### Instructions to follow
Reproduce verbatim the lines of the material below, starting at the line with "camera: 15 degrees right, 5 degrees up" and ending at the line with "none -> brown cube [272,311,333,376]", both inclusive; skip the rest.

### Data for the task
--------------------
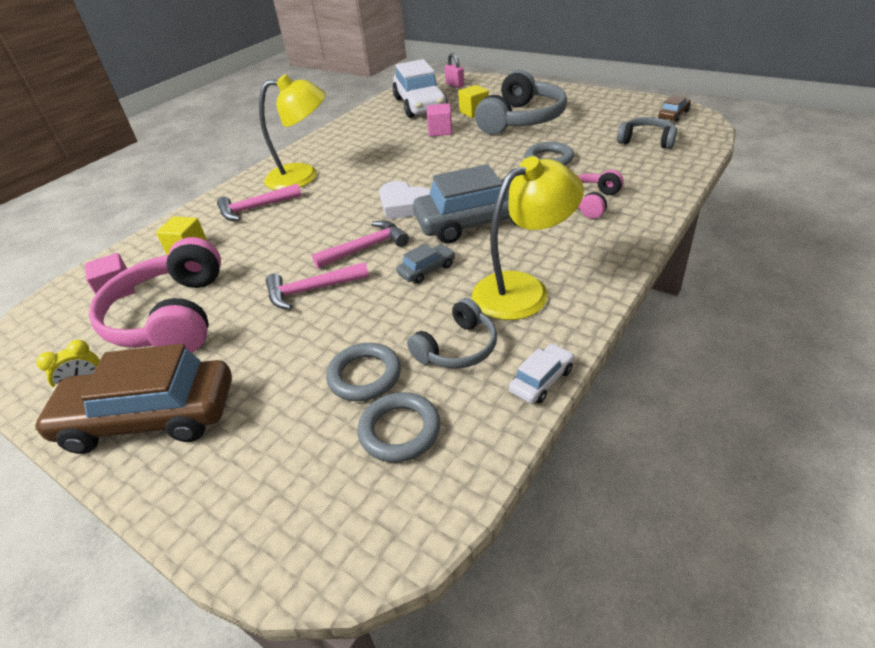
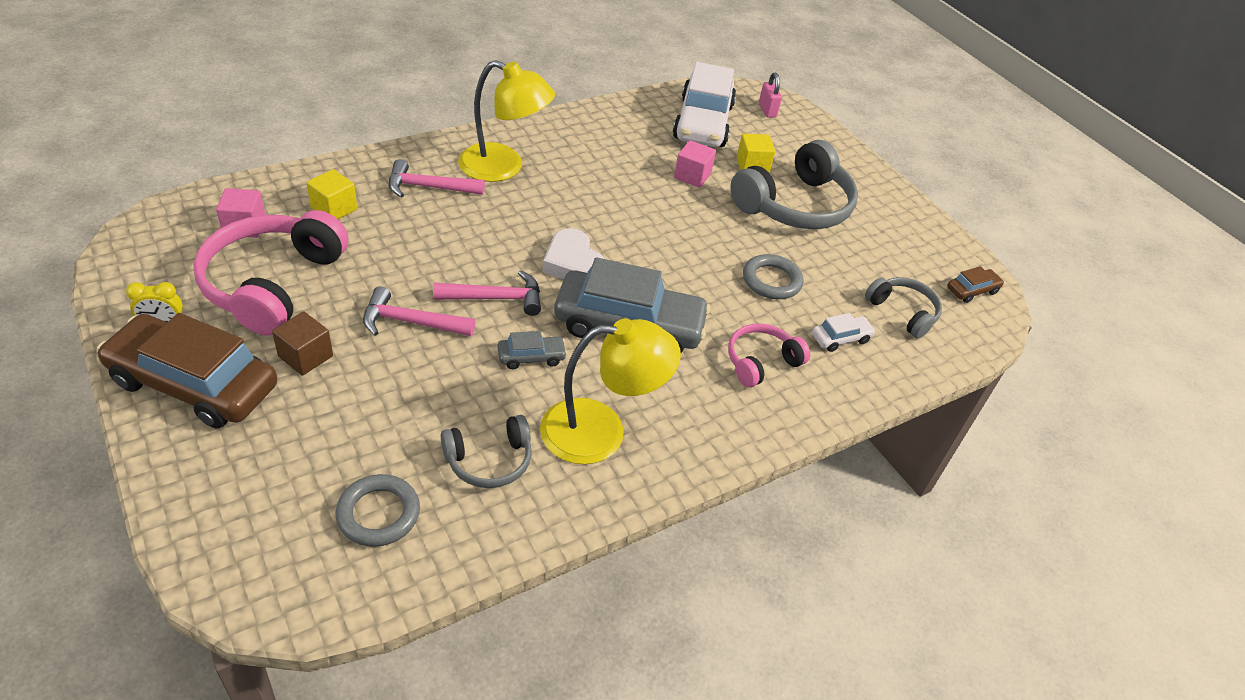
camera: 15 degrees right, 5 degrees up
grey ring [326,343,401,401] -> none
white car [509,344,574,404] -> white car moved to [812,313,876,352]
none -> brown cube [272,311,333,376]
--------------------
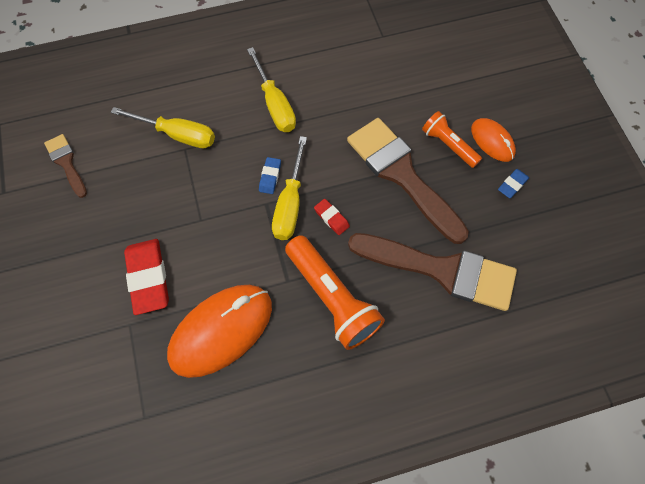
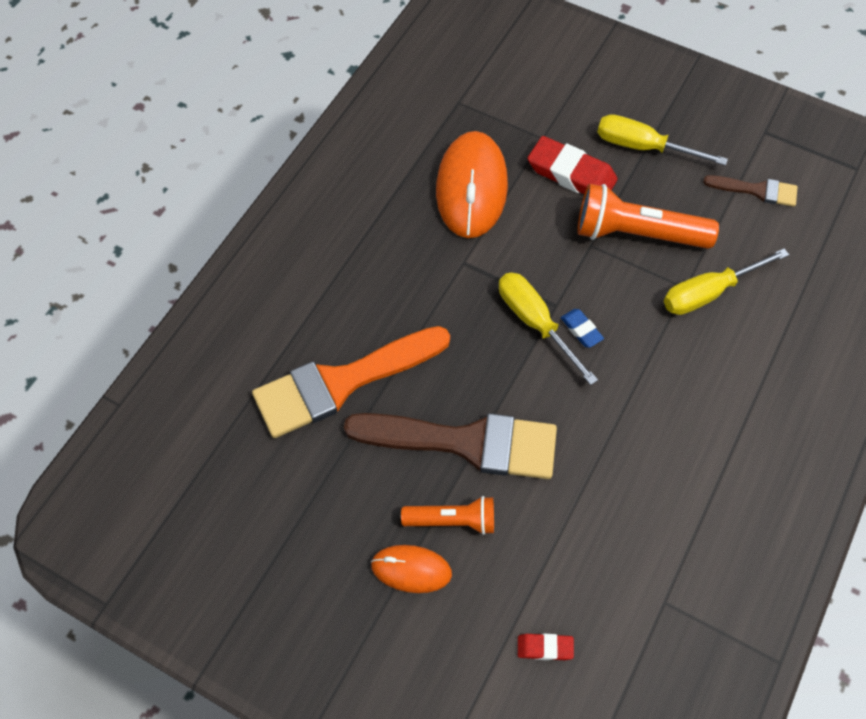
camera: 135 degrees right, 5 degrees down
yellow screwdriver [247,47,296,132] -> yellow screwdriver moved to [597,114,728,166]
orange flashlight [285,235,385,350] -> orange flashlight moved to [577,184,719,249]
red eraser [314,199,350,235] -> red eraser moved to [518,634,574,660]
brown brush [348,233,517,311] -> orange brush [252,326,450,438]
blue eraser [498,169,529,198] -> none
--------------------
### Output for this exercise
camera: 15 degrees right, 5 degrees up
grey ring [326,343,401,401] -> none
white car [509,344,574,404] -> white car moved to [812,313,876,352]
none -> brown cube [272,311,333,376]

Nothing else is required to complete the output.